- _WHAT NEEDS TO BE DONE_
Wherever "relocated" occurs in the entries, copy the line that holds it.

(Spatial object tracking data)
▼▼▼

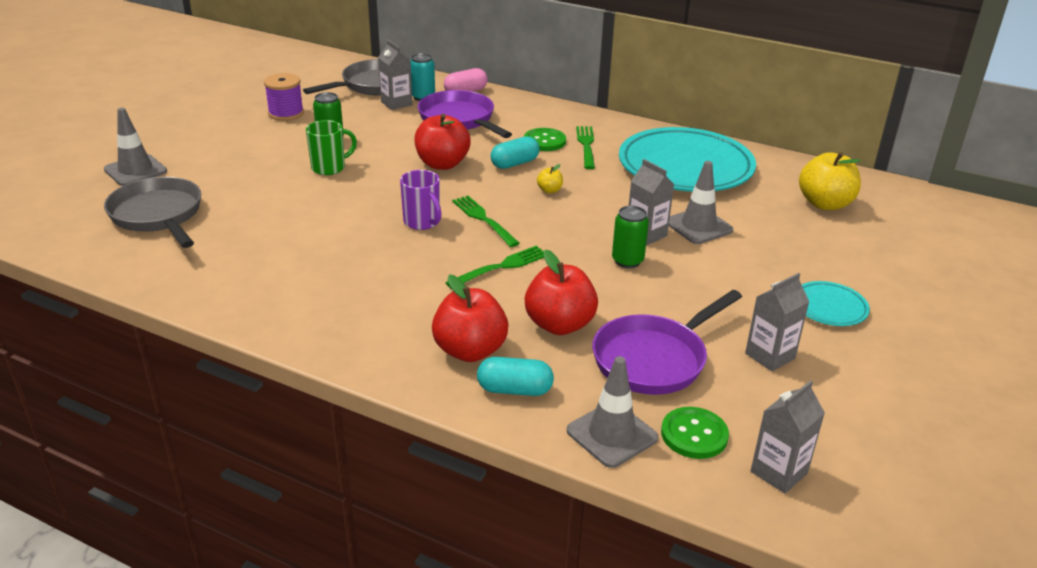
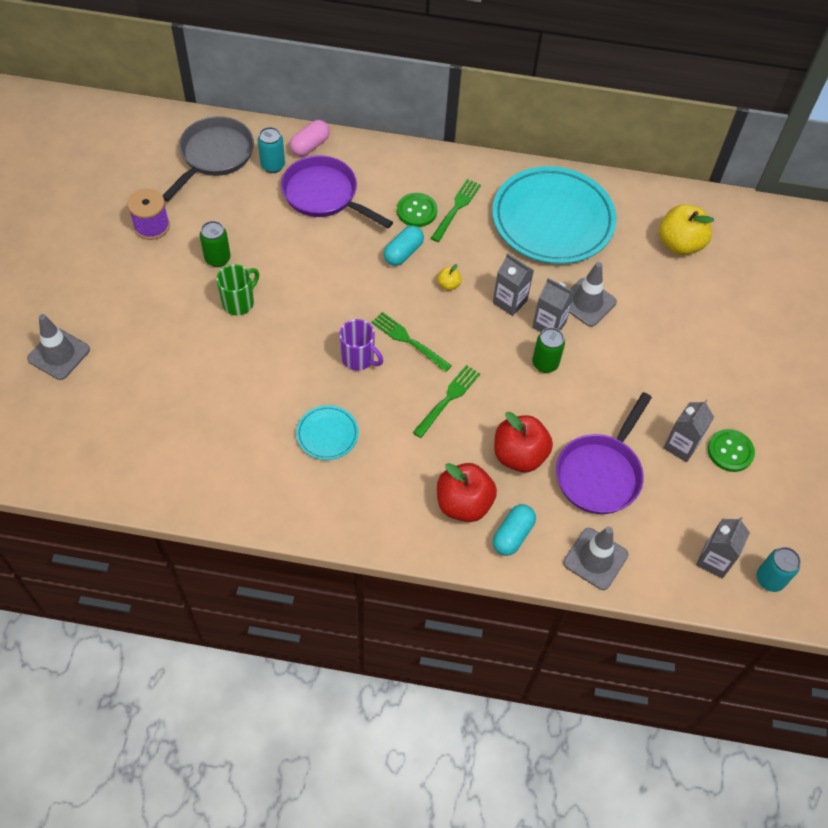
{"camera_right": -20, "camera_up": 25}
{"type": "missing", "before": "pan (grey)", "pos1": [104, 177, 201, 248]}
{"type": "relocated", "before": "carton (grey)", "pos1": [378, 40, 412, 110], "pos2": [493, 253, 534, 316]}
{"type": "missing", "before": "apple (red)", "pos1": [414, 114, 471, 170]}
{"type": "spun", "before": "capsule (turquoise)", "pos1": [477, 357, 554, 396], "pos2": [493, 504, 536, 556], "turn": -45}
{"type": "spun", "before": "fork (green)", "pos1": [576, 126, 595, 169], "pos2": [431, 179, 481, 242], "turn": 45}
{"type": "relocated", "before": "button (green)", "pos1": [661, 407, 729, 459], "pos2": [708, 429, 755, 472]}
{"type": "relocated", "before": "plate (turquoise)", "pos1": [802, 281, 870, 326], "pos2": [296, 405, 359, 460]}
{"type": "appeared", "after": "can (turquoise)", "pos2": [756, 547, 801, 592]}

▲▲▲

- _ANSWER FOR THE TASK_
{"type": "relocated", "before": "carton (grey)", "pos1": [378, 40, 412, 110], "pos2": [493, 253, 534, 316]}
{"type": "relocated", "before": "button (green)", "pos1": [661, 407, 729, 459], "pos2": [708, 429, 755, 472]}
{"type": "relocated", "before": "plate (turquoise)", "pos1": [802, 281, 870, 326], "pos2": [296, 405, 359, 460]}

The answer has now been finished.